■ Input:
********************

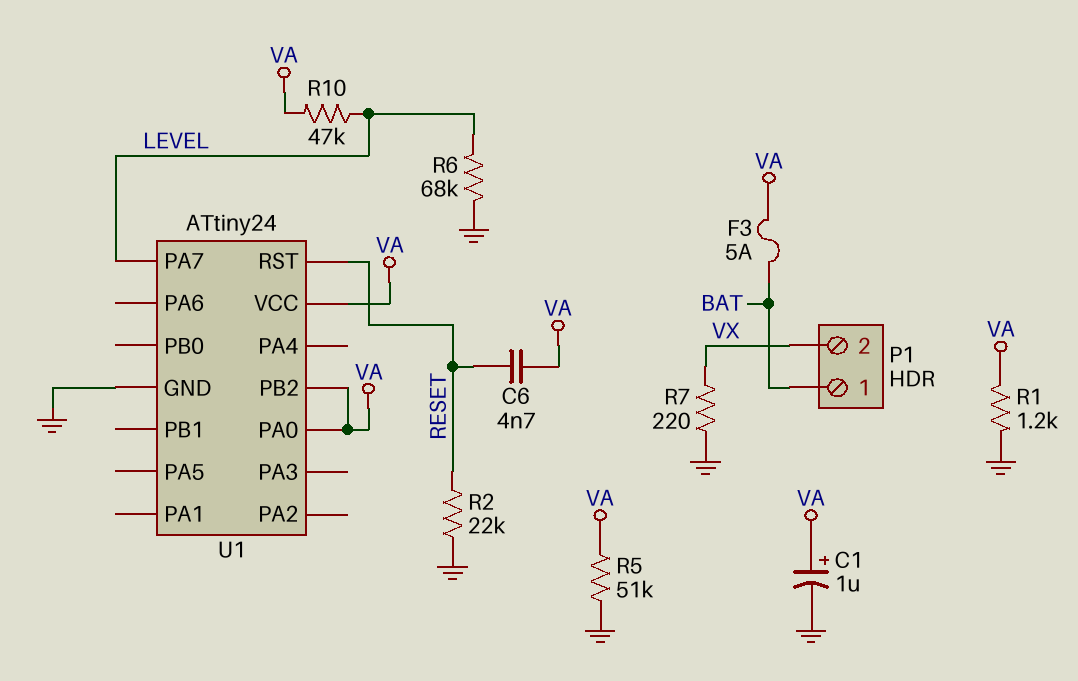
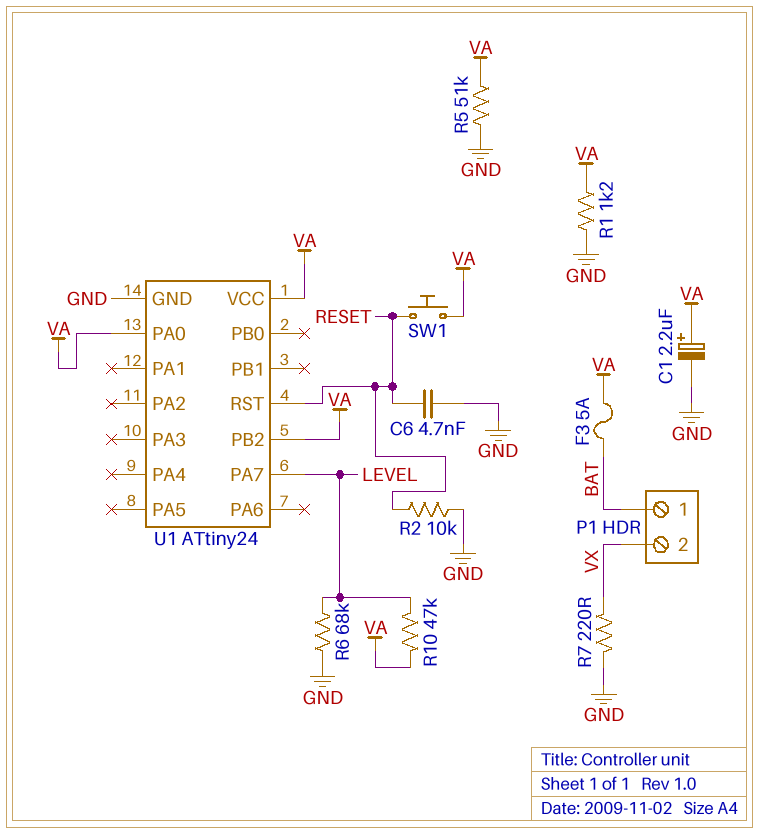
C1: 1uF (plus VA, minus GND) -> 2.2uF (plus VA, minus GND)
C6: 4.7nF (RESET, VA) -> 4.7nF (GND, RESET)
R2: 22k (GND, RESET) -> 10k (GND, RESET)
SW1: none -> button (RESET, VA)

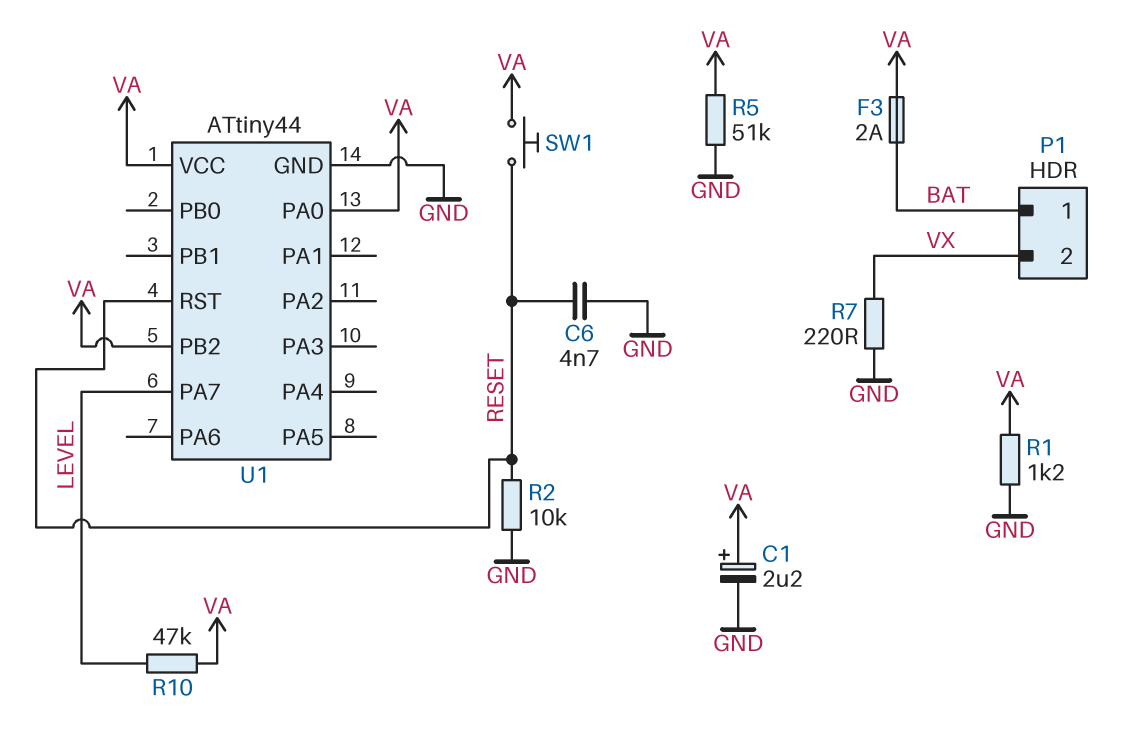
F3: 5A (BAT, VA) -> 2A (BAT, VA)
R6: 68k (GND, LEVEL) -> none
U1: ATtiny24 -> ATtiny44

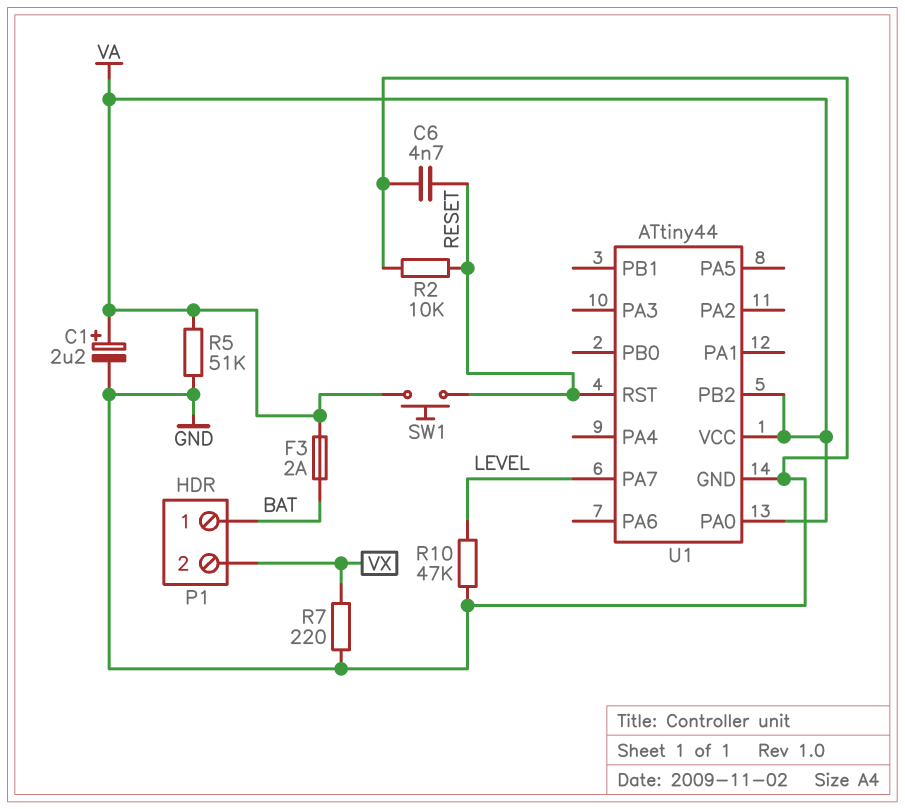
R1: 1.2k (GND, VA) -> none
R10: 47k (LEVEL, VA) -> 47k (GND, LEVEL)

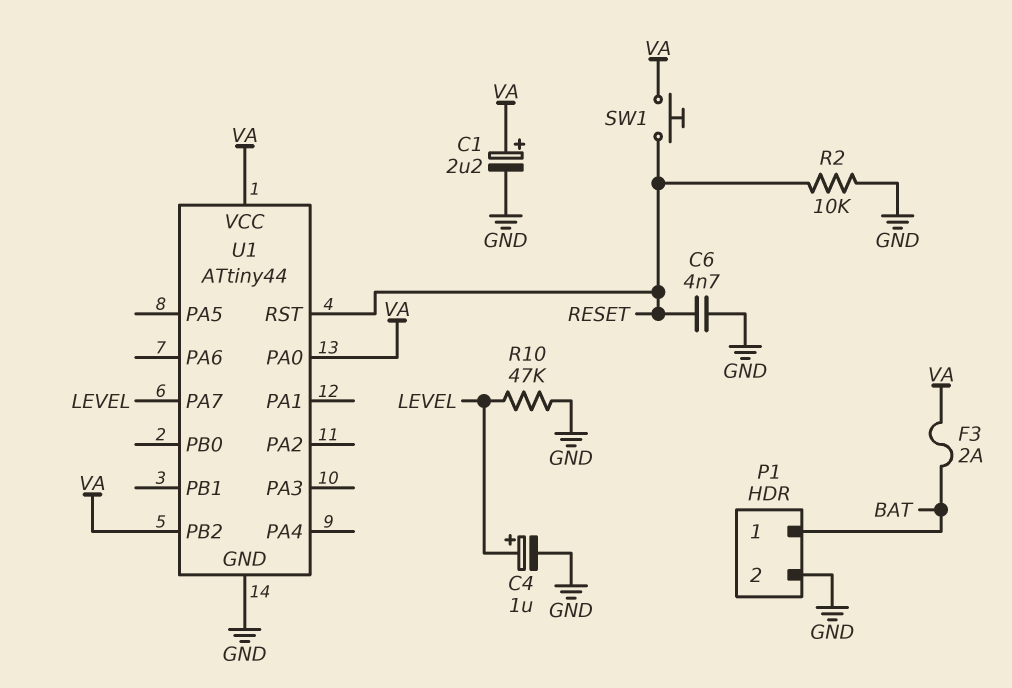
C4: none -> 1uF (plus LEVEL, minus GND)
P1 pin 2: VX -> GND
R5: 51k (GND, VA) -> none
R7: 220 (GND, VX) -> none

********************

■ What is needed: Return all of the material exactly, without pictures.

■ Answer below:
C1: 1uF (plus VA, minus GND) -> 2.2uF (plus VA, minus GND)
C6: 4.7nF (RESET, VA) -> 4.7nF (GND, RESET)
R2: 22k (GND, RESET) -> 10k (GND, RESET)
SW1: none -> button (RESET, VA)

F3: 5A (BAT, VA) -> 2A (BAT, VA)
R6: 68k (GND, LEVEL) -> none
U1: ATtiny24 -> ATtiny44

R1: 1.2k (GND, VA) -> none
R10: 47k (LEVEL, VA) -> 47k (GND, LEVEL)

C4: none -> 1uF (plus LEVEL, minus GND)
P1 pin 2: VX -> GND
R5: 51k (GND, VA) -> none
R7: 220 (GND, VX) -> none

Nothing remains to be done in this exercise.